[Scene comparison data]
----------------
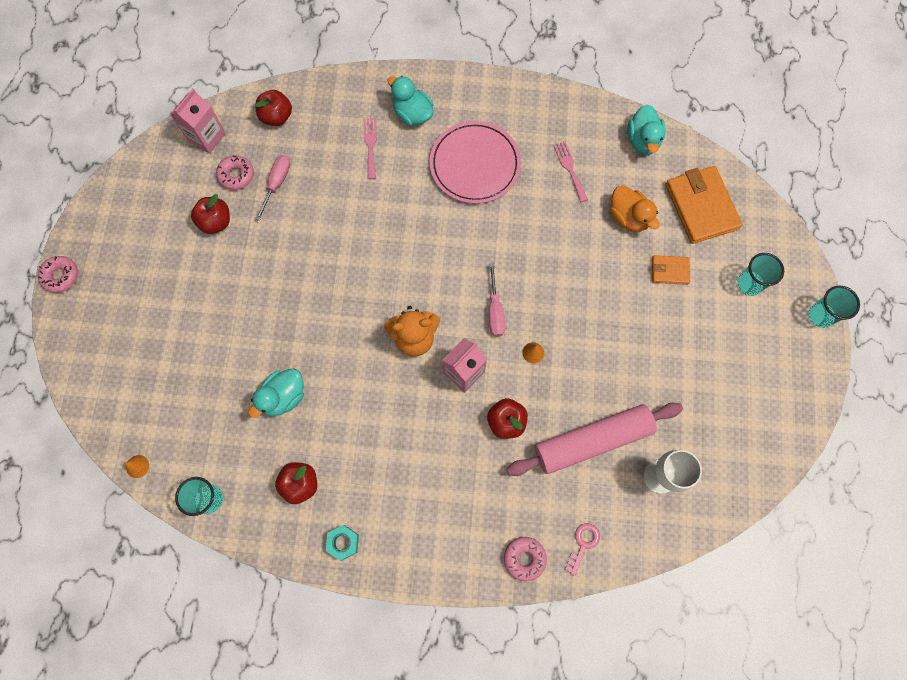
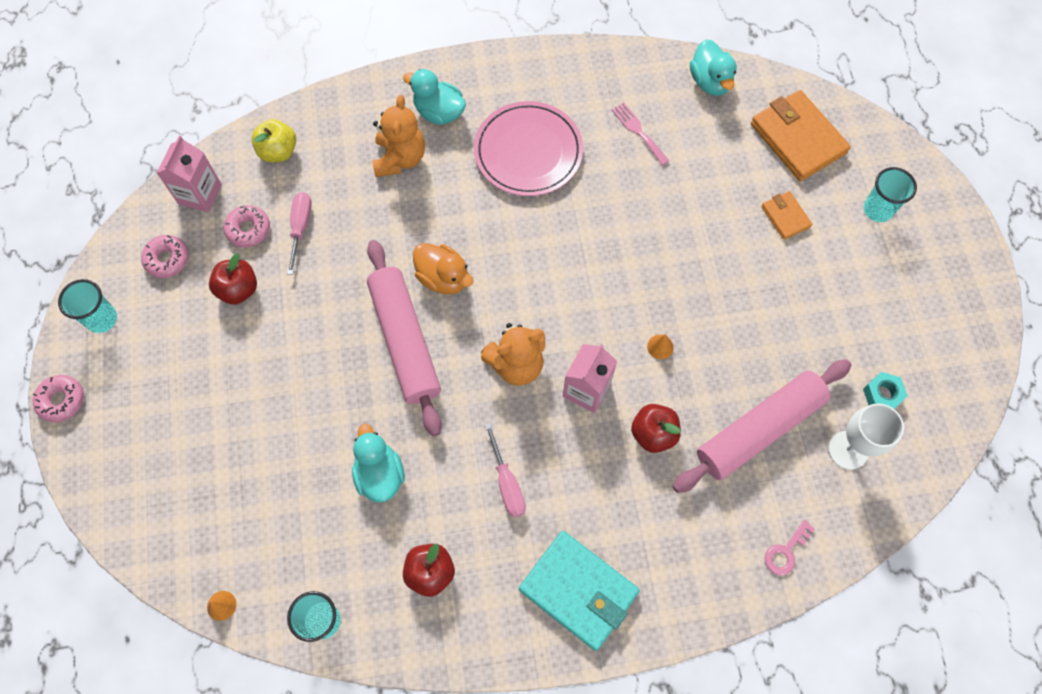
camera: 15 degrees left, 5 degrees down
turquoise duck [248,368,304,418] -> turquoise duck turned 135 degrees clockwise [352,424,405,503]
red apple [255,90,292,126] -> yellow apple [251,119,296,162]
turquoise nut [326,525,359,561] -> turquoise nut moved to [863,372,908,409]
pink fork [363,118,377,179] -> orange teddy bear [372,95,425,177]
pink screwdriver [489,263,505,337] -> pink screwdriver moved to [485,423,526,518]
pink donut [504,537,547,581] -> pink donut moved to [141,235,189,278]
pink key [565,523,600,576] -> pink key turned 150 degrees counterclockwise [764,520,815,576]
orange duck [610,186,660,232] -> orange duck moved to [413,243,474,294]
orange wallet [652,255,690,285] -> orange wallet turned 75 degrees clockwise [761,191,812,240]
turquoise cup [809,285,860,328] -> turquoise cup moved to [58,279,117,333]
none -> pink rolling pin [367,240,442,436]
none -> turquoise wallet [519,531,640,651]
----------------
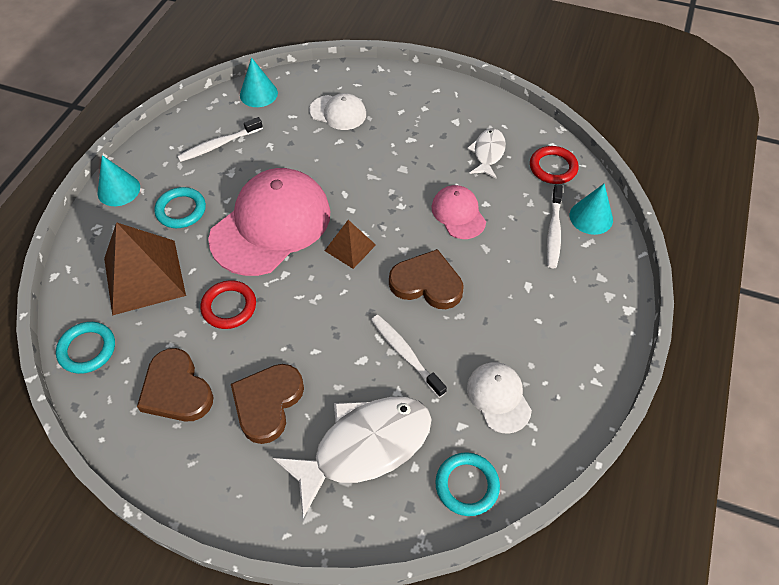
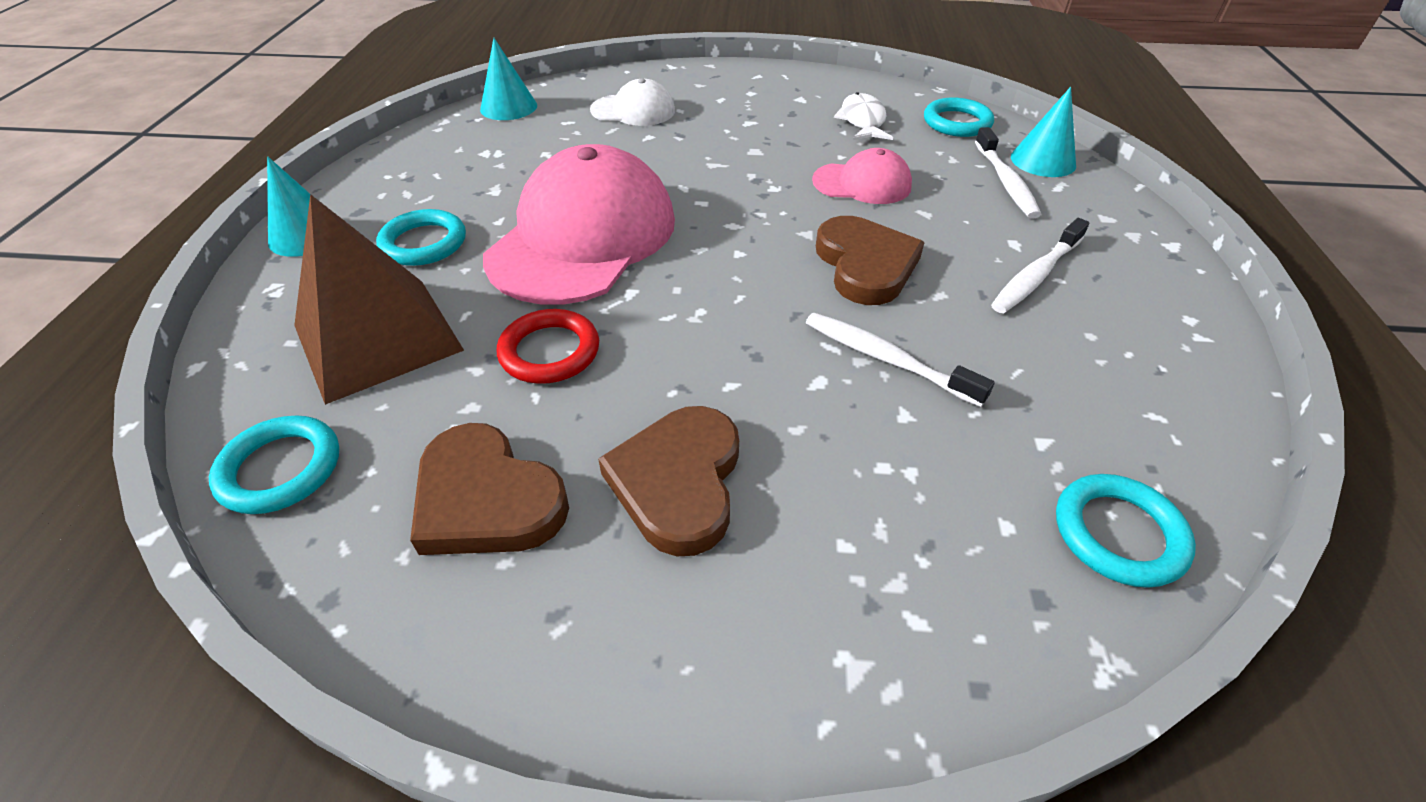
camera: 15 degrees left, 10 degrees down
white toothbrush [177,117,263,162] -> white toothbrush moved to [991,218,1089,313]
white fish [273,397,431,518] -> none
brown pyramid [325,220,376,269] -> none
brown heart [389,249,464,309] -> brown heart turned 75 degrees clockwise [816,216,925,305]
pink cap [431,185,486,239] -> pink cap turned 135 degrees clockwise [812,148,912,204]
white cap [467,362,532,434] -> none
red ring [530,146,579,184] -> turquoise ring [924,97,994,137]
----------------
Using the entries above, give back exactly the line containing "camera: 15 degrees left, 5 degrees down", the line containing "turquoise cup [809,285,860,328]", and every line between them, and nothing else.

camera: 15 degrees left, 5 degrees down
turquoise duck [248,368,304,418] -> turquoise duck turned 135 degrees clockwise [352,424,405,503]
red apple [255,90,292,126] -> yellow apple [251,119,296,162]
turquoise nut [326,525,359,561] -> turquoise nut moved to [863,372,908,409]
pink fork [363,118,377,179] -> orange teddy bear [372,95,425,177]
pink screwdriver [489,263,505,337] -> pink screwdriver moved to [485,423,526,518]
pink donut [504,537,547,581] -> pink donut moved to [141,235,189,278]
pink key [565,523,600,576] -> pink key turned 150 degrees counterclockwise [764,520,815,576]
orange duck [610,186,660,232] -> orange duck moved to [413,243,474,294]
orange wallet [652,255,690,285] -> orange wallet turned 75 degrees clockwise [761,191,812,240]
turquoise cup [809,285,860,328] -> turquoise cup moved to [58,279,117,333]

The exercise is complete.